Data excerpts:
>> START
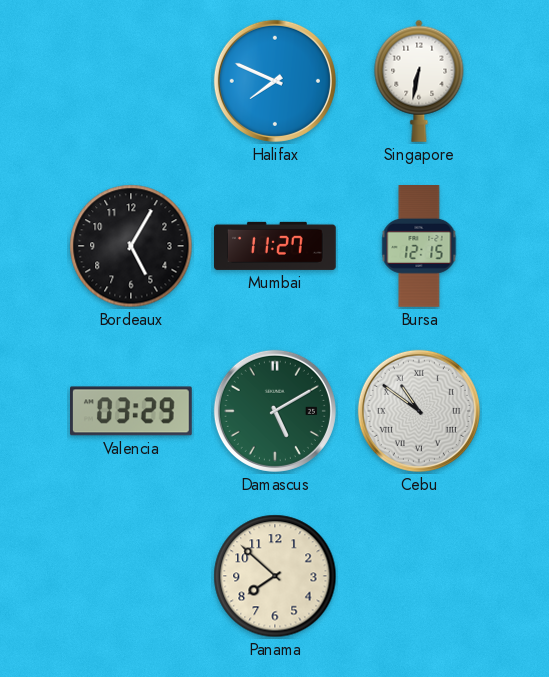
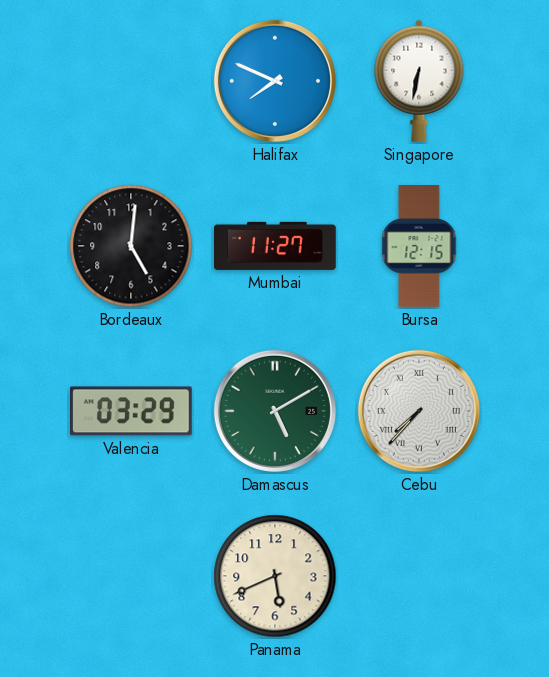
Bordeaux: 5:05 -> 5:01
Cebu: 10:51 -> 7:37
Panama: 7:52 -> 5:41
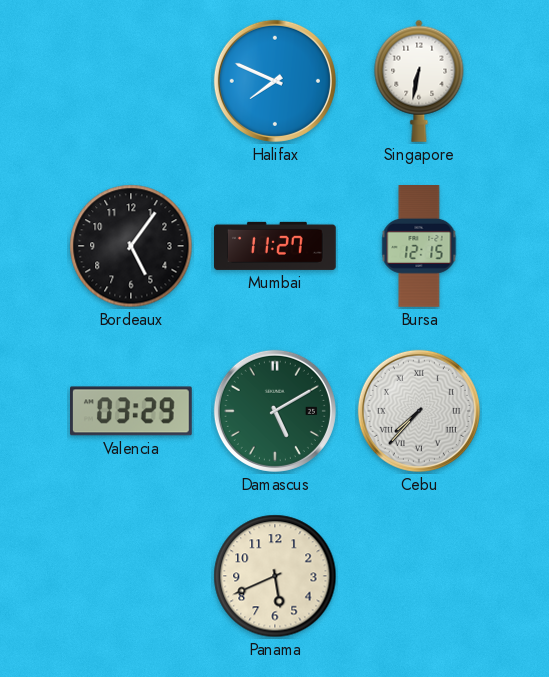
Bordeaux: 5:01 -> 5:06
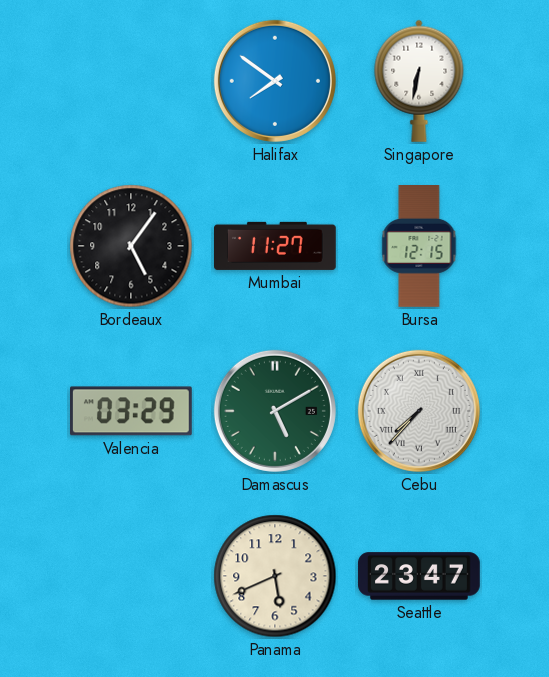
Halifax: 7:49 -> 7:51
Seattle: none -> 23:47
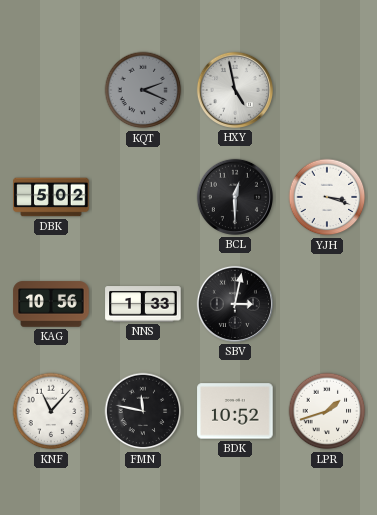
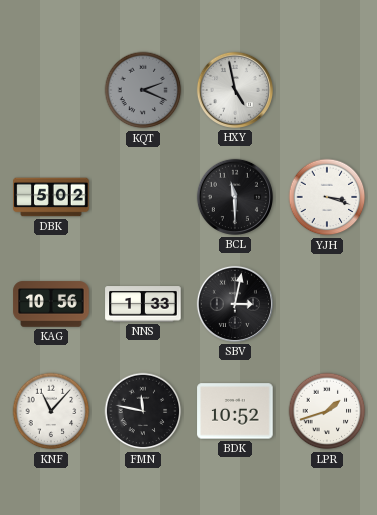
BCL: 12:30 -> 11:30
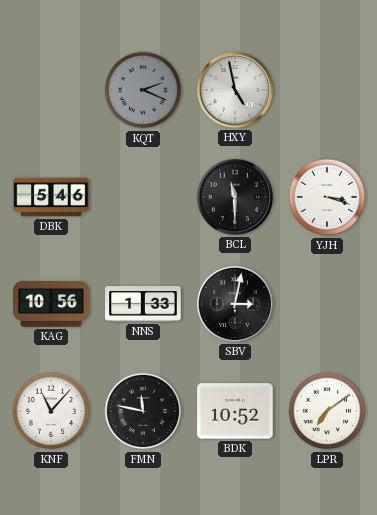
DBK: 5:02 -> 5:46
LPR: 1:42 -> 7:09
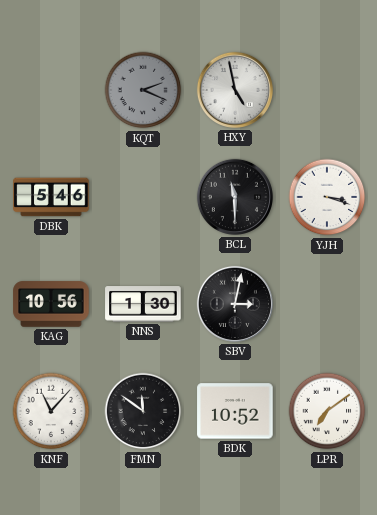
NNS: 1:33 -> 1:30
FMN: 11:47 -> 11:51
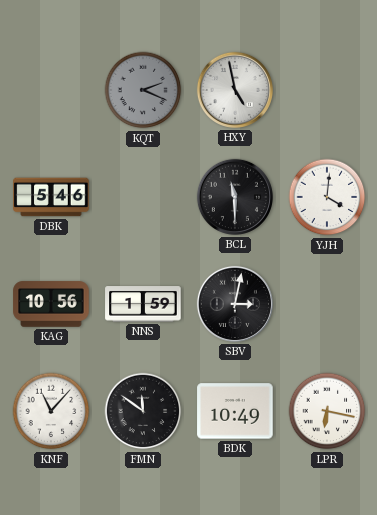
YJH: 3:18 -> 4:01
NNS: 1:30 -> 1:59
BDK: 10:52 -> 10:49
LPR: 7:09 -> 6:17
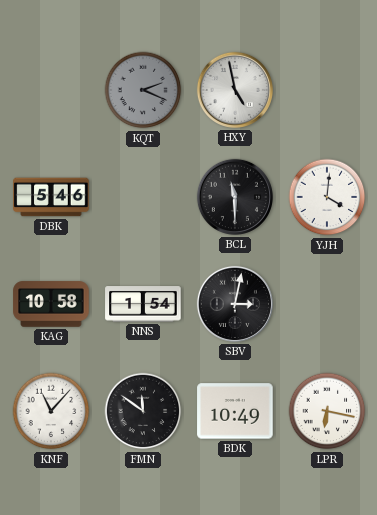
>> END
PROBLEM TO SOLVE =
Rename "NNS" to "KNS" in the lines from the one containing "Halifax: 7:49 -> 7:51" through the end of the material, and write those lines out again with nothing else altered. Leave the pictures out.

RESULT =
Halifax: 7:49 -> 7:51
Seattle: none -> 23:47
BCL: 12:30 -> 11:30
DBK: 5:02 -> 5:46
LPR: 1:42 -> 7:09
KNS: 1:33 -> 1:30
FMN: 11:47 -> 11:51
YJH: 3:18 -> 4:01
KNS: 1:30 -> 1:59
BDK: 10:52 -> 10:49
LPR: 7:09 -> 6:17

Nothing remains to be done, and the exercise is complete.